#### SOURCE DATA

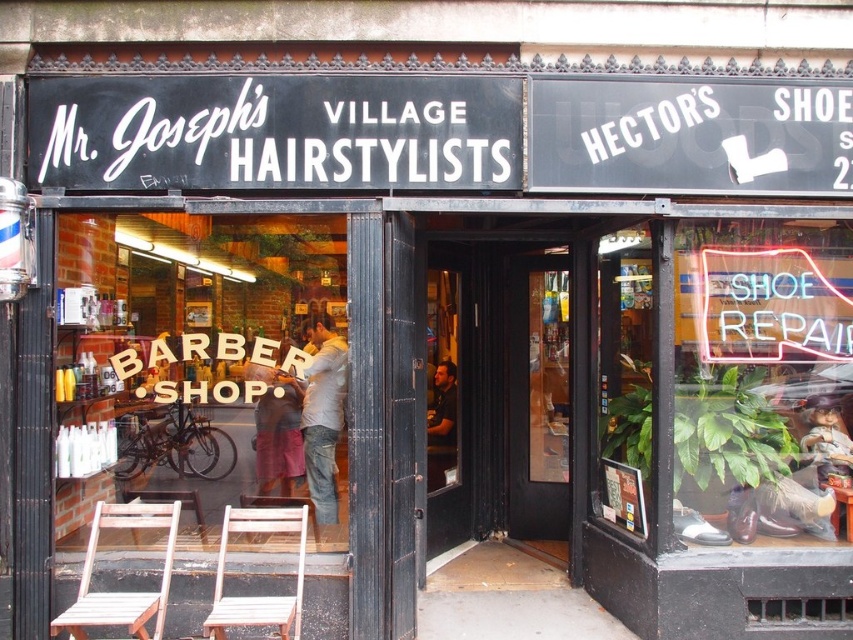
Question: Is light brown wooden chair at lower left bigger than light gray shirt at center?

Choices:
 (A) yes
 (B) no

Answer: (A)

Question: Is light brown wooden chair at lower left positioned before wooden stool at lower right?

Choices:
 (A) no
 (B) yes

Answer: (B)

Question: Which point is closer to the camera?

Choices:
 (A) wooden stool at lower right
 (B) matte plastic doll at center

Answer: (A)

Question: Which point is farther to the camera?

Choices:
 (A) (125, 506)
 (B) (845, 524)
 (C) (850, 465)
 (D) (178, 493)

Answer: (D)

Question: In this image, where is light brown wooden chair at lower left located relative to wooden stool at lower left?

Choices:
 (A) right
 (B) left

Answer: (B)

Question: Which point is closer to the camera?

Choices:
 (A) (296, 444)
 (B) (445, 388)
 (C) (137, 524)

Answer: (C)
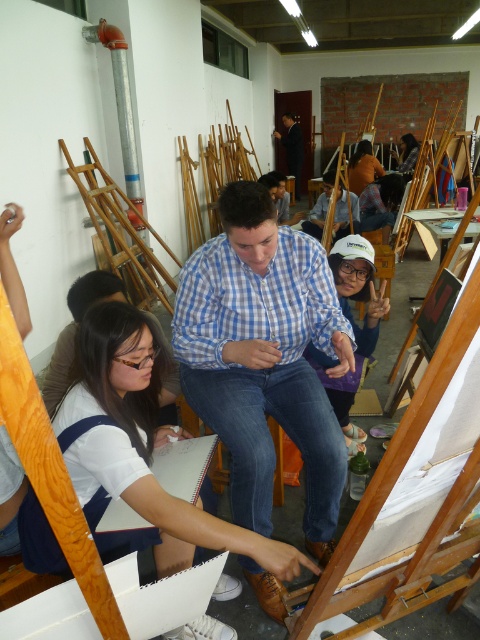
You are an art student observing the scene and need to identify which object is smaller between the blue checkered shirt at center and the matte brown hair at center. Which one is it?

The blue checkered shirt at center is smaller than matte brown hair at center.

You are an art student standing in the studio and you want to locate the blue plaid shirt at center and the matte brown hair at center. Which one is closer to the floor?

The blue plaid shirt at center is positioned under matte brown hair at center, so the blue plaid shirt at center is closer to the floor.

In the art class scene, there is a person wearing a blue plaid shirt at center and another with matte brown hair at center. From the perspective of someone standing at the entrance of the room, which of these two is positioned more to the left side of the room?

The blue plaid shirt at center is positioned to the left of matte brown hair at center, so from the entrance perspective, the blue plaid shirt at center is more to the left side of the room.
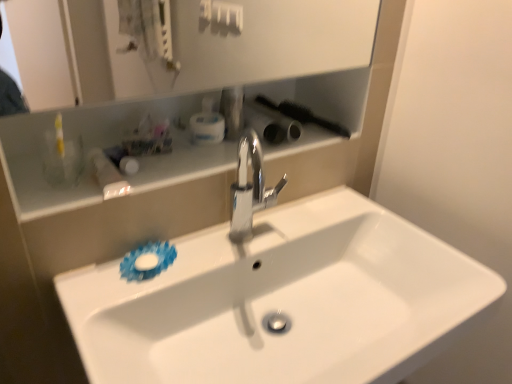
You are a GUI agent. You are given a task and a screenshot of the screen. Output one action in this format:
    pyautogui.click(x=<x>, y=<y>)
    Task: Click on the free space in front of metallic silver faucet at center, arranged as the third toiletry when viewed from the left
    
    Given the screenshot: What is the action you would take?
    pyautogui.click(x=205, y=158)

########

Retype the entries above word for word, leaving out the pictures.

Question: Is light brown wooden chair at lower left bigger than light gray shirt at center?

Choices:
 (A) yes
 (B) no

Answer: (A)

Question: Is light brown wooden chair at lower left positioned before wooden stool at lower right?

Choices:
 (A) no
 (B) yes

Answer: (B)

Question: Which point is closer to the camera?

Choices:
 (A) wooden stool at lower right
 (B) matte plastic doll at center

Answer: (A)

Question: Which point is farther to the camera?

Choices:
 (A) (125, 506)
 (B) (845, 524)
 (C) (850, 465)
 (D) (178, 493)

Answer: (D)

Question: In this image, where is light brown wooden chair at lower left located relative to wooden stool at lower left?

Choices:
 (A) right
 (B) left

Answer: (B)

Question: Which point is closer to the camera?

Choices:
 (A) (296, 444)
 (B) (445, 388)
 (C) (137, 524)

Answer: (C)
You are an art student observing the scene and need to identify which object is smaller between the blue checkered shirt at center and the matte brown hair at center. Which one is it?

The blue checkered shirt at center is smaller than matte brown hair at center.

You are an art student standing in the studio and you want to locate the blue plaid shirt at center and the matte brown hair at center. Which one is closer to the floor?

The blue plaid shirt at center is positioned under matte brown hair at center, so the blue plaid shirt at center is closer to the floor.

In the art class scene, there is a person wearing a blue plaid shirt at center and another with matte brown hair at center. From the perspective of someone standing at the entrance of the room, which of these two is positioned more to the left side of the room?

The blue plaid shirt at center is positioned to the left of matte brown hair at center, so from the entrance perspective, the blue plaid shirt at center is more to the left side of the room.
You are a GUI agent. You are given a task and a screenshot of the screen. Output one action in this format:
    pyautogui.click(x=<x>, y=<y>)
    Task: Click on the free space in front of metallic silver faucet at center, arranged as the third toiletry when viewed from the left
    
    Given the screenshot: What is the action you would take?
    pyautogui.click(x=205, y=158)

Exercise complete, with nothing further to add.